Exercise aim →
Only the number is wanted: how many lines below contain "DGND"?

Exercise input →
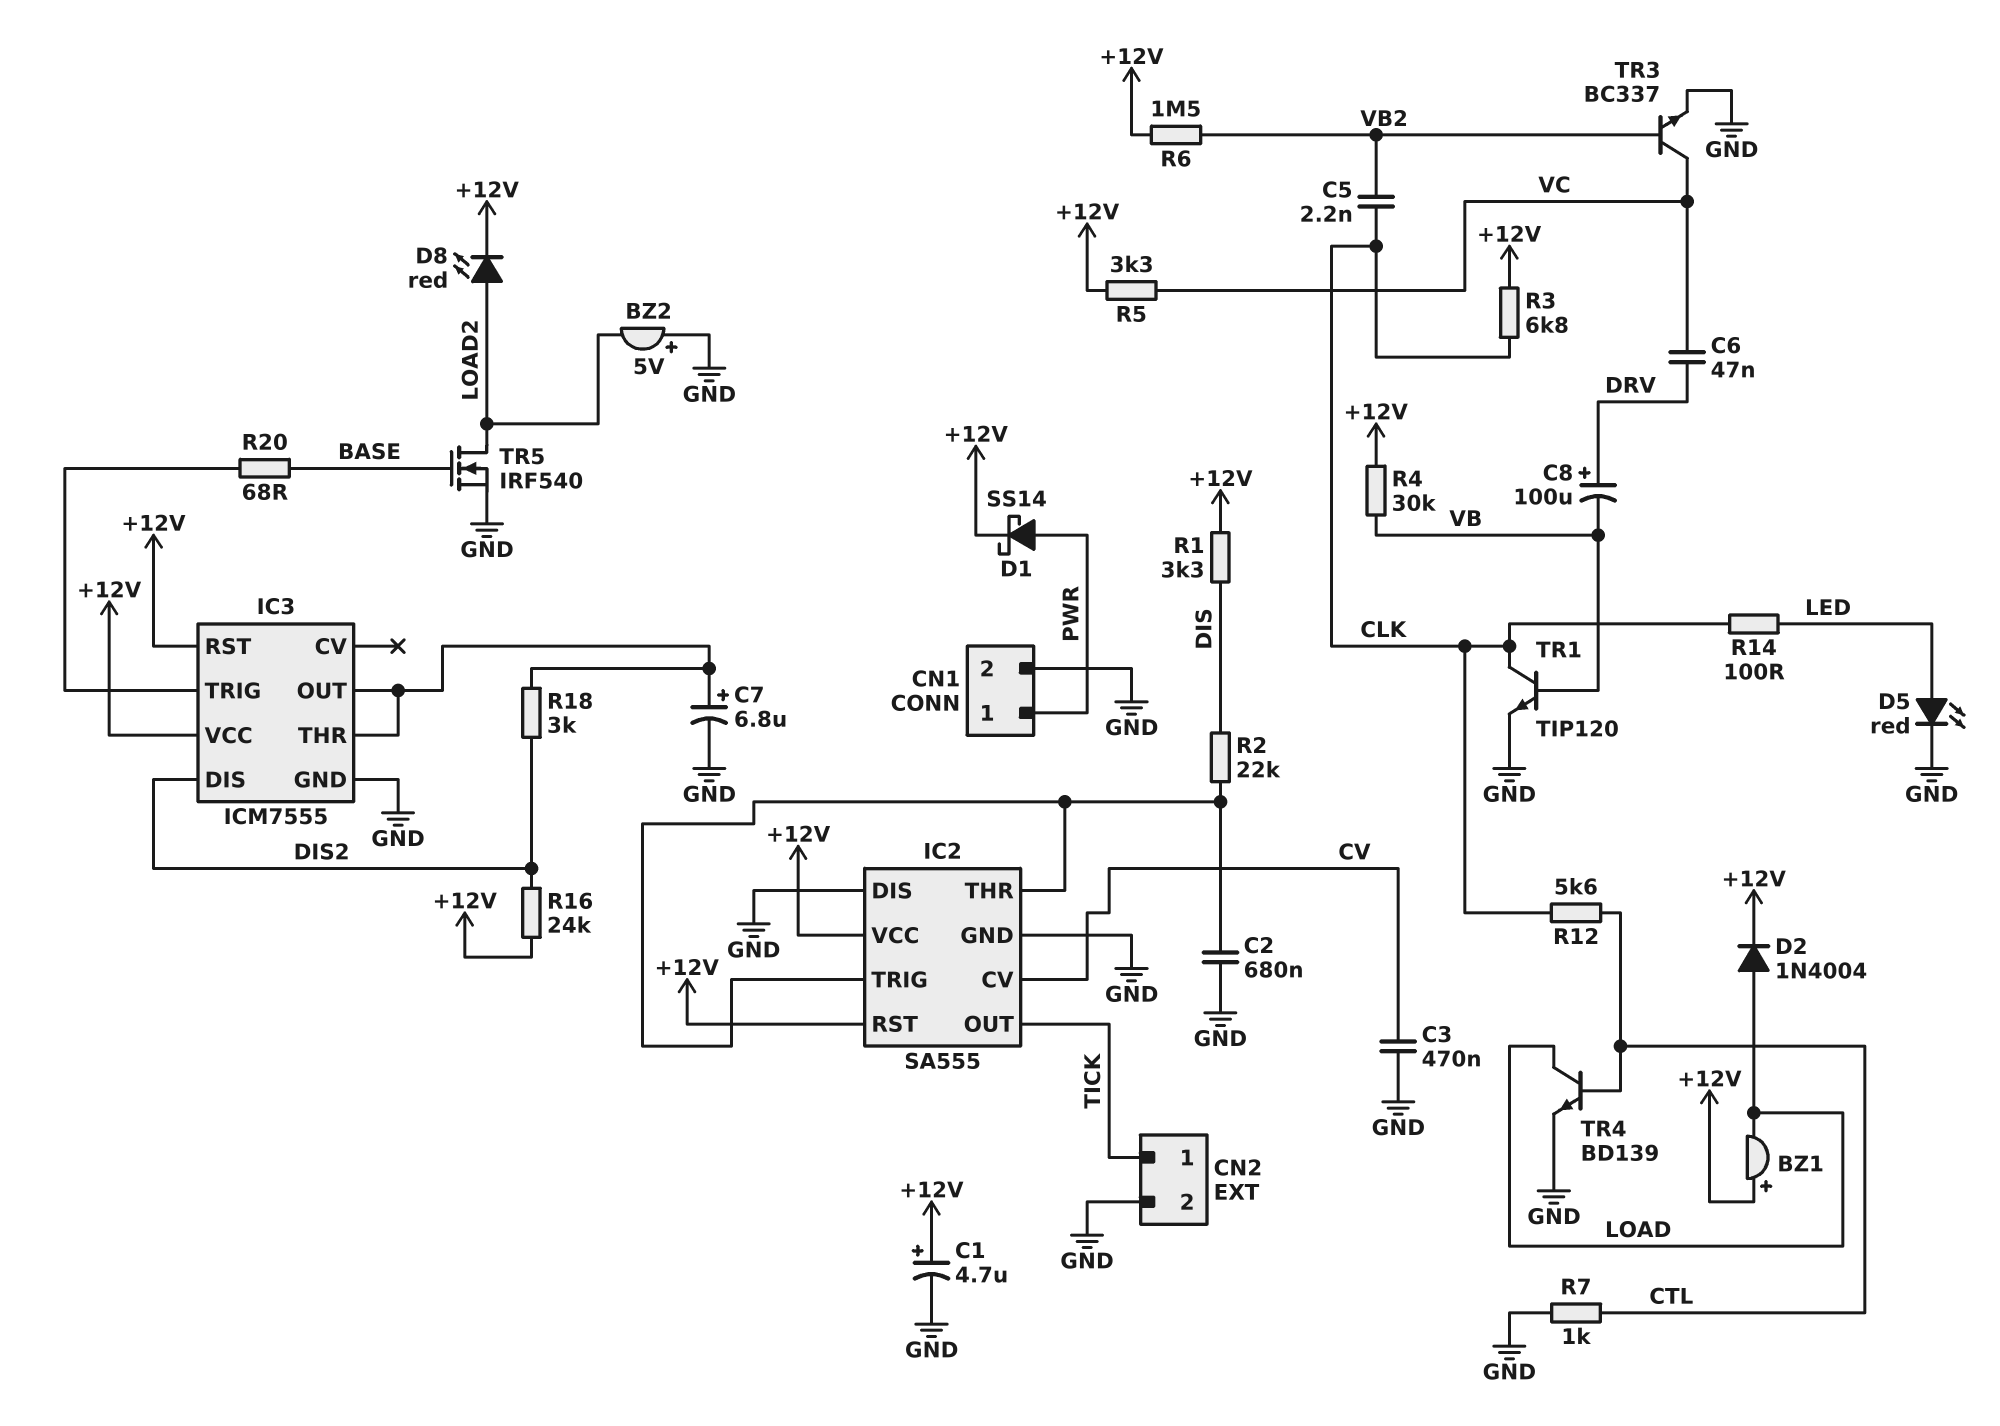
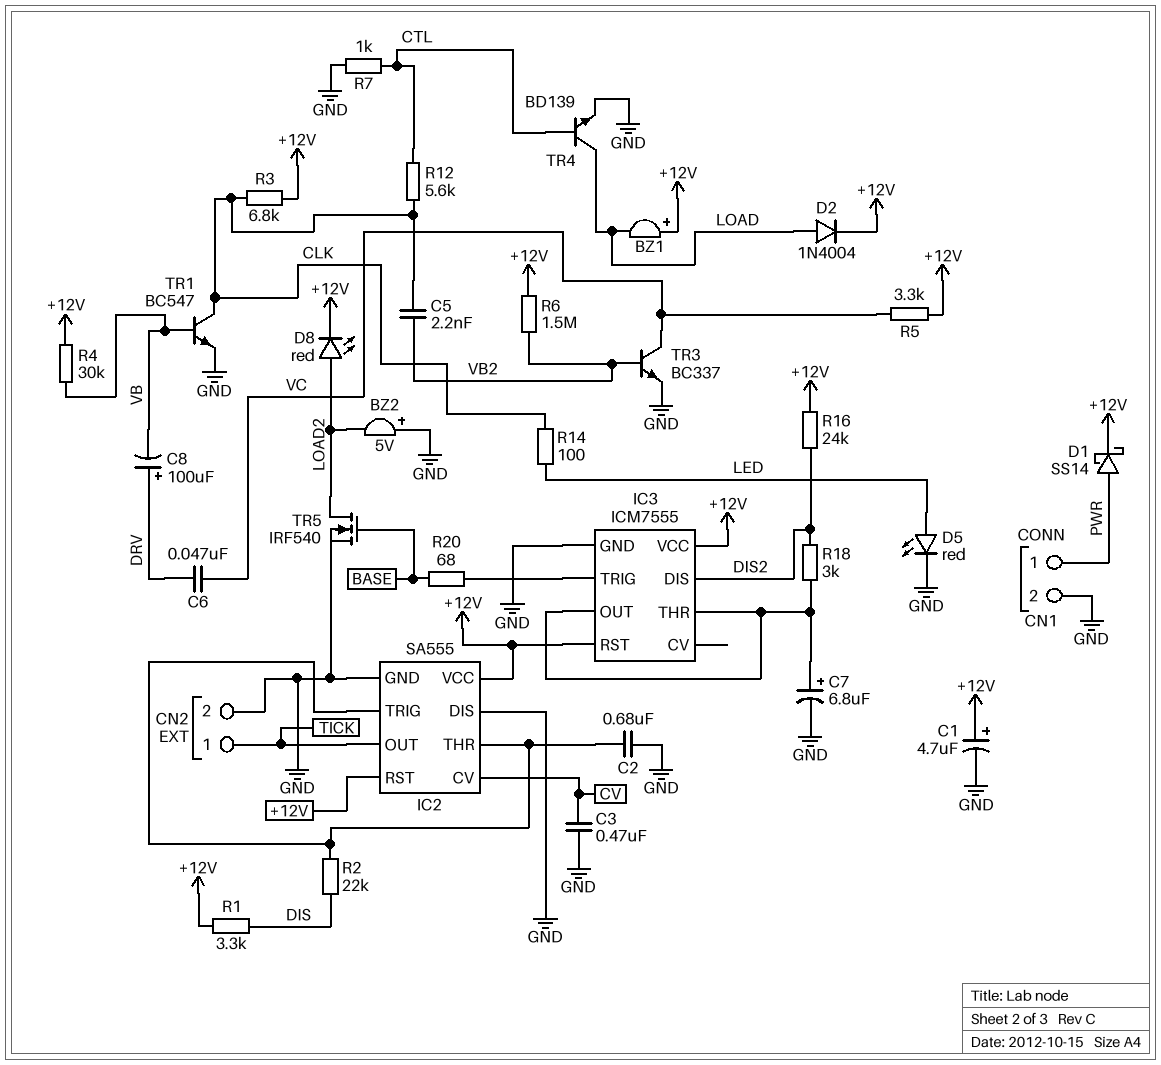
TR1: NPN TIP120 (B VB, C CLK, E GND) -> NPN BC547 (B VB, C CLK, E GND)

==

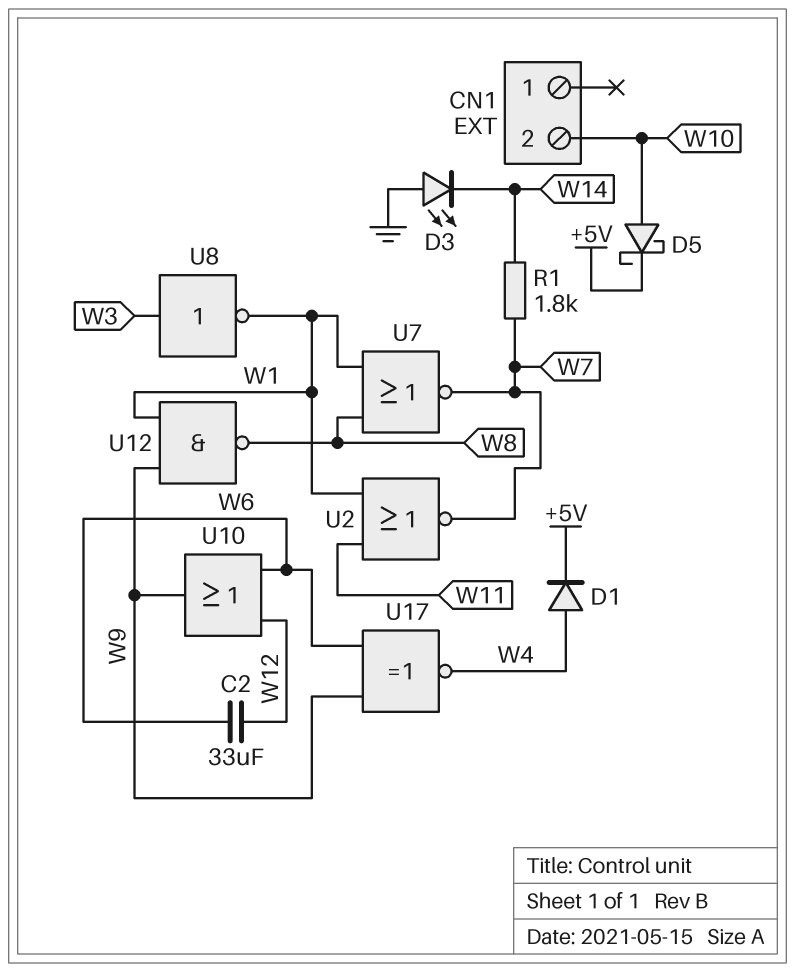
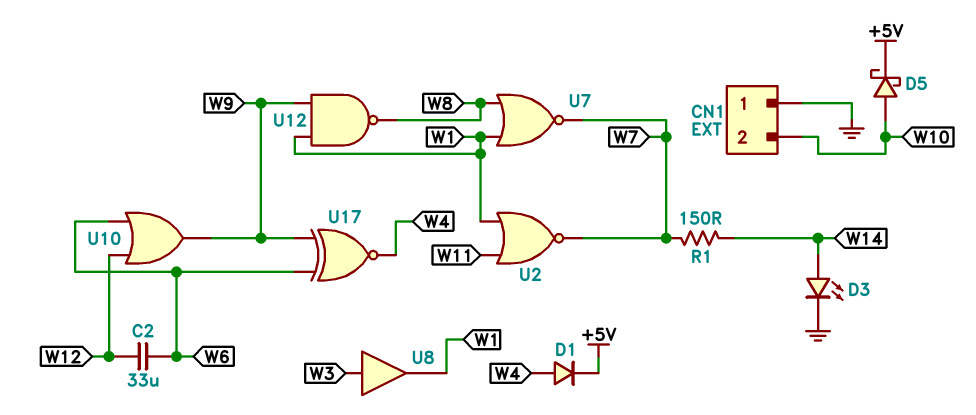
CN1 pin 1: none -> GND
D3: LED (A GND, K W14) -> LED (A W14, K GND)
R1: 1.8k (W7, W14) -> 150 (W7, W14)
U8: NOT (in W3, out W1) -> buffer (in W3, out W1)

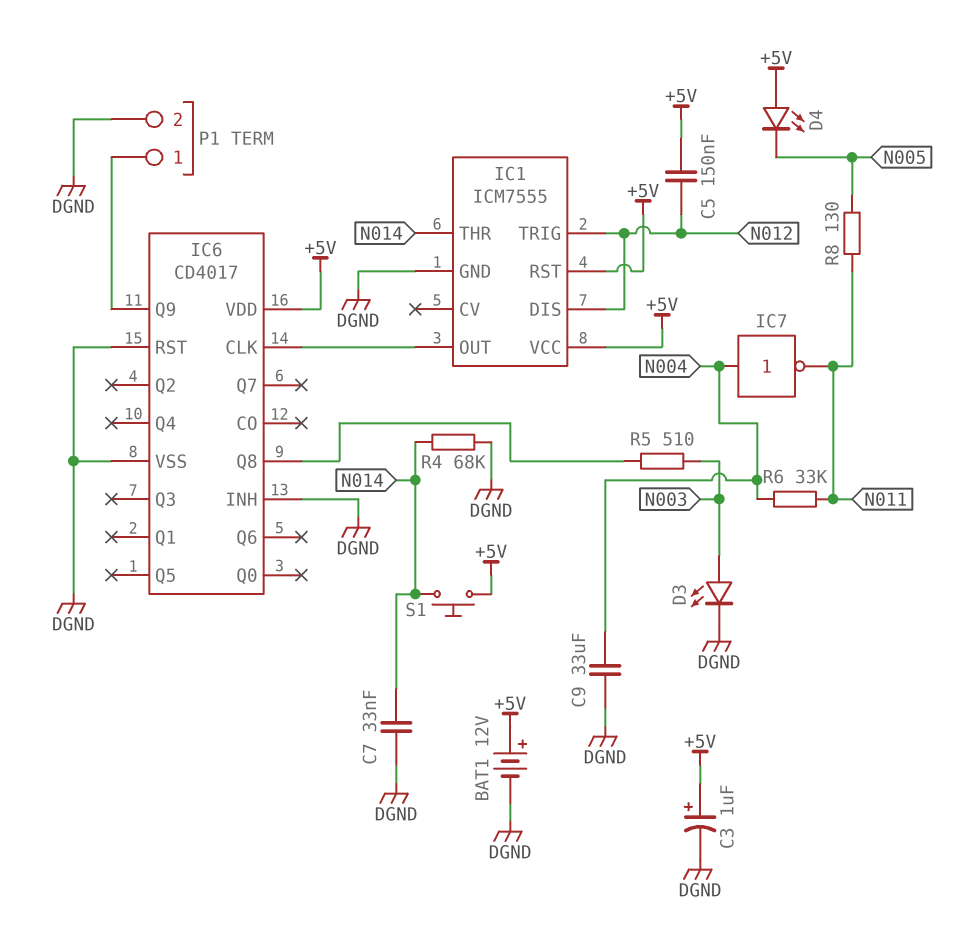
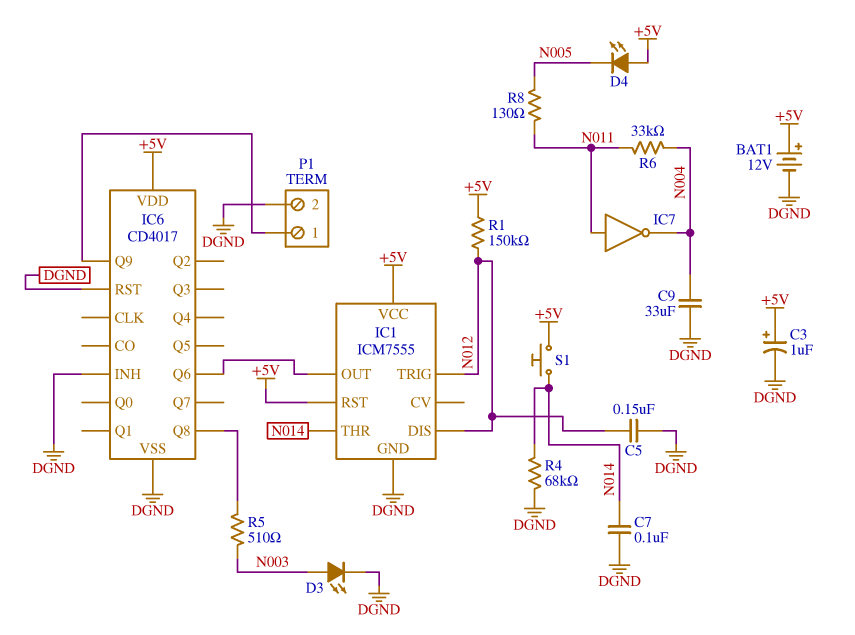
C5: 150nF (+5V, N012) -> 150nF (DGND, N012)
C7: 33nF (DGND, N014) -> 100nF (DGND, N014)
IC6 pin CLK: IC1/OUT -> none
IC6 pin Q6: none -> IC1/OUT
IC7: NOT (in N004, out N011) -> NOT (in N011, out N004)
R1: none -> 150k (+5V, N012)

Solved exercise →
2